**What to produce**
Your answer must be every line of the data below that holds the string "none", copied exactly.
═════ Material for this exercise ═════
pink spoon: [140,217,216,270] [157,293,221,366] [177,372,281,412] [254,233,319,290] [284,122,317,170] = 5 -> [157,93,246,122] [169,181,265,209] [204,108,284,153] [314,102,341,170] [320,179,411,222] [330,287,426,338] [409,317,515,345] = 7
═════
═════ Material for this exercise ═════
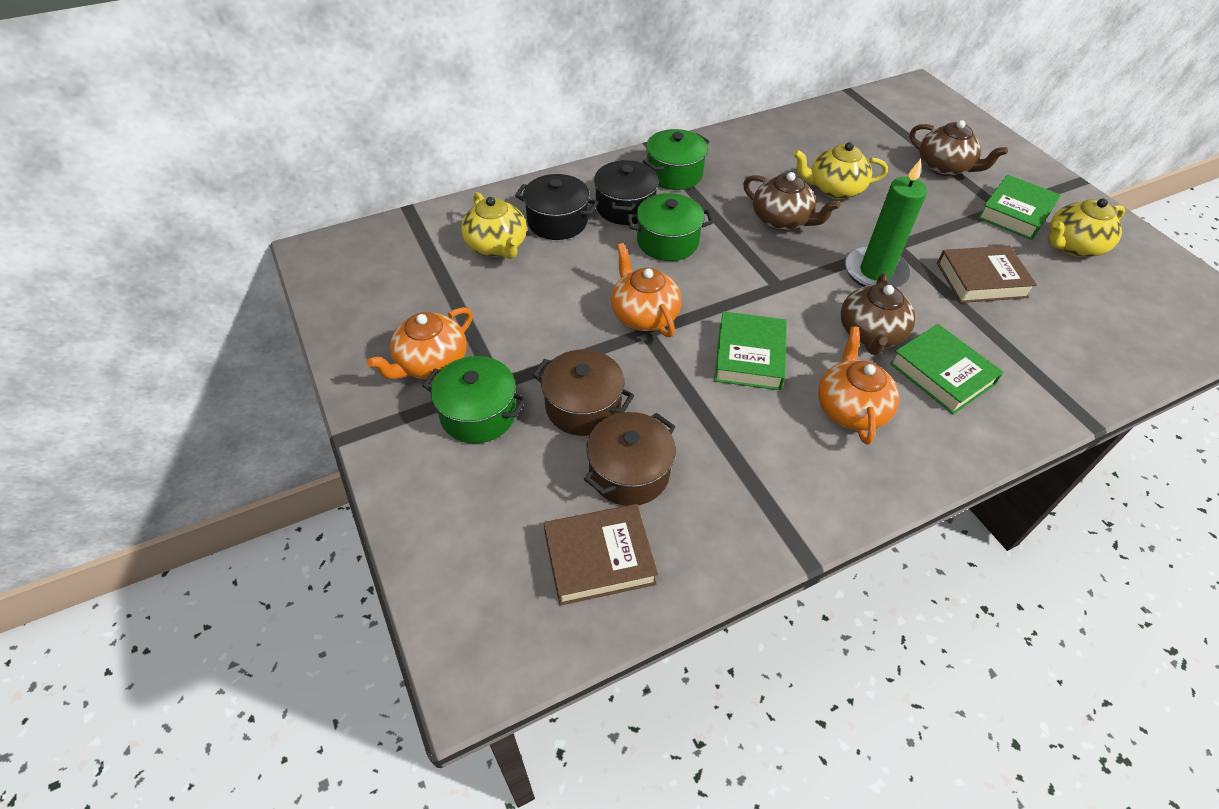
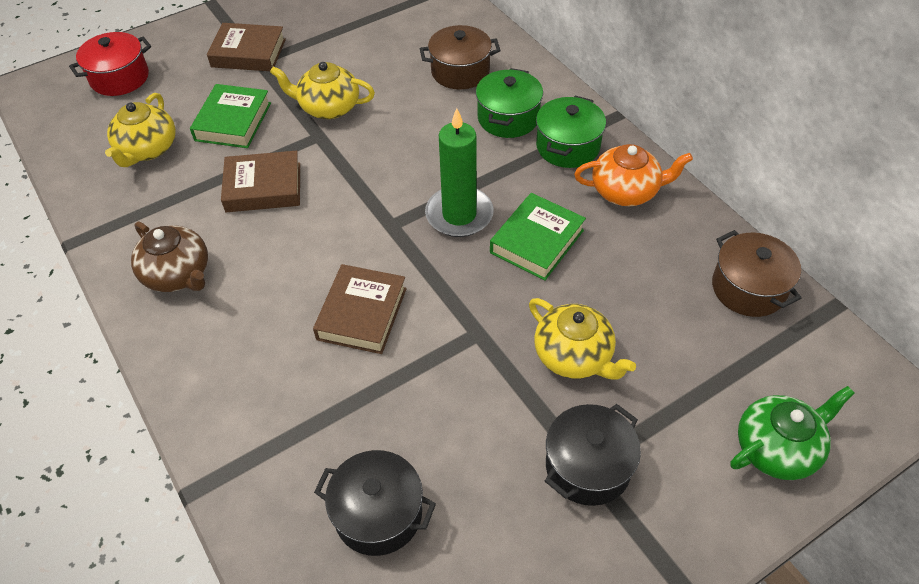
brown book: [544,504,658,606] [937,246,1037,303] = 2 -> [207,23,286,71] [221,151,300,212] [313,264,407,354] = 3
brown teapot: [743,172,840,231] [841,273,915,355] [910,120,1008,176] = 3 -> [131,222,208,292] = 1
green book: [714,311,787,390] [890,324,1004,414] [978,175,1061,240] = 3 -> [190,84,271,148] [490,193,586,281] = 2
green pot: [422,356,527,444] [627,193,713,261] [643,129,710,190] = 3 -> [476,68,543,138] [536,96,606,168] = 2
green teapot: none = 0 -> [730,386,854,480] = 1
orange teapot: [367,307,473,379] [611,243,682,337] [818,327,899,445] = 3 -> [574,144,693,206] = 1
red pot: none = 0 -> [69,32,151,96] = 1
═════
**Answer section**
green teapot: none = 0 -> [730,386,854,480] = 1
red pot: none = 0 -> [69,32,151,96] = 1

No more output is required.